**ACTIVITY**
Starting from the line that contains "pink cone E4 level 3 -> lime cone E4 level 3", give back every line through the end of the listing exactly as written and no other line.
• • •
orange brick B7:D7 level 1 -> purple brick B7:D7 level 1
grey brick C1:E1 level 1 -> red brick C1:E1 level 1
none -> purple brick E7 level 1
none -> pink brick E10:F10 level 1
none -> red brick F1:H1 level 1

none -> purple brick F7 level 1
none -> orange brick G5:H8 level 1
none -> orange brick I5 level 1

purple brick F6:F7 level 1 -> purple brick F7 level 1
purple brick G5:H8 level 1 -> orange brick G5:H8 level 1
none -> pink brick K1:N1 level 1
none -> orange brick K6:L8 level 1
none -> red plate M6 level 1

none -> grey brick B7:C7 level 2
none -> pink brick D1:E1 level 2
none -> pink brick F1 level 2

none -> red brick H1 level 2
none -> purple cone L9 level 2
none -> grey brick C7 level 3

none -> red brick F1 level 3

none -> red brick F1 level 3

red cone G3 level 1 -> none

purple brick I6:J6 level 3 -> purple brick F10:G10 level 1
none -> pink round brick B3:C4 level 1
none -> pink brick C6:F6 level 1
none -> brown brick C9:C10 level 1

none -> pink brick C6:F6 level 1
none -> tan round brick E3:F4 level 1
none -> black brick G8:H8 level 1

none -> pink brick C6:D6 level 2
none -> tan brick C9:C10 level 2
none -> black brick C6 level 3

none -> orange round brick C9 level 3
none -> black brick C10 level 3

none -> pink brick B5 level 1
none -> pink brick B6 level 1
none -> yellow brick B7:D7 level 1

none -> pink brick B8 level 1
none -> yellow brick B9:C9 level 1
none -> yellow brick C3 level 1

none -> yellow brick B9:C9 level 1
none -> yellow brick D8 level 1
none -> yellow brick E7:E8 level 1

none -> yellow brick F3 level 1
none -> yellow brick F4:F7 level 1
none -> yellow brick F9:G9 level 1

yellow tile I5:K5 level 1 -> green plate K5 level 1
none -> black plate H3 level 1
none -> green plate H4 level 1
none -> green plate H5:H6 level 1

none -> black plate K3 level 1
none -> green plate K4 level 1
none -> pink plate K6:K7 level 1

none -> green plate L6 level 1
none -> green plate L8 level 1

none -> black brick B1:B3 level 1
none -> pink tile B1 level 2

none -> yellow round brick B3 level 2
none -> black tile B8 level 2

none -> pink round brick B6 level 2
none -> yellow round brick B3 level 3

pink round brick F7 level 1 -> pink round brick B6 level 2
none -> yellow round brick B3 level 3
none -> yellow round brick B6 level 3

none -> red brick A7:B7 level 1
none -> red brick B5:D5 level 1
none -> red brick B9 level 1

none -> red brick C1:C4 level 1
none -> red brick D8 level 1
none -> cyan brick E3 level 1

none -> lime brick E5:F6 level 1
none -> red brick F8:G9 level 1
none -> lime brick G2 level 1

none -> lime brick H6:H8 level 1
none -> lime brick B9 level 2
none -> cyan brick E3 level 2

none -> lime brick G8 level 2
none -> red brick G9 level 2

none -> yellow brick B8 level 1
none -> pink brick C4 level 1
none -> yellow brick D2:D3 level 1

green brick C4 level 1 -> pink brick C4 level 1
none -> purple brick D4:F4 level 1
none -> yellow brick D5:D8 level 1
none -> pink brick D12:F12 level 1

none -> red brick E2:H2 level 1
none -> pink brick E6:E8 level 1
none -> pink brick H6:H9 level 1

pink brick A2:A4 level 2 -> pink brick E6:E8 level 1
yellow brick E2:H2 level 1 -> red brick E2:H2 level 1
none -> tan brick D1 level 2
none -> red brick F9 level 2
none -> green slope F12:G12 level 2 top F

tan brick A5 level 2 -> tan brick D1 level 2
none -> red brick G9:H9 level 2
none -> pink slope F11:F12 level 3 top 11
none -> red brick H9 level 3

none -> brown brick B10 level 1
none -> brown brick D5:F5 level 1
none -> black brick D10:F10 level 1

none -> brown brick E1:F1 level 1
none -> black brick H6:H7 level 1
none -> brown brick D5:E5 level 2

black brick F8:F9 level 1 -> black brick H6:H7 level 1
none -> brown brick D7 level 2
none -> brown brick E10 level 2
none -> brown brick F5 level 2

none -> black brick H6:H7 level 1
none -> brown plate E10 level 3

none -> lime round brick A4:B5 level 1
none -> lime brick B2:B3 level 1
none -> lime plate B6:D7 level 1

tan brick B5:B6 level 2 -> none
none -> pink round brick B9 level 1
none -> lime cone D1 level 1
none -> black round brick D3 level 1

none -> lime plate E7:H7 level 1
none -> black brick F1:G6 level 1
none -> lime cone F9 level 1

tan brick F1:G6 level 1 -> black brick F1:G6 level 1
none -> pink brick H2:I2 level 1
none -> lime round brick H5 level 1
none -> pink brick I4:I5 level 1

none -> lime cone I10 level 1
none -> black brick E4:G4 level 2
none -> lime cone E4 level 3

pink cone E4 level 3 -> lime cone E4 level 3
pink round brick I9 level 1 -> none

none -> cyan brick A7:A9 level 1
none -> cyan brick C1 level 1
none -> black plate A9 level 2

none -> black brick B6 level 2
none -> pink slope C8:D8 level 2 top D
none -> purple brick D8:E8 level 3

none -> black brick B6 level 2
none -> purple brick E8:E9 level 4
• • •
**YOUR SOLUTION**
pink cone E4 level 3 -> lime cone E4 level 3
pink round brick I9 level 1 -> none

none -> cyan brick A7:A9 level 1
none -> cyan brick C1 level 1
none -> black plate A9 level 2

none -> black brick B6 level 2
none -> pink slope C8:D8 level 2 top D
none -> purple brick D8:E8 level 3

none -> black brick B6 level 2
none -> purple brick E8:E9 level 4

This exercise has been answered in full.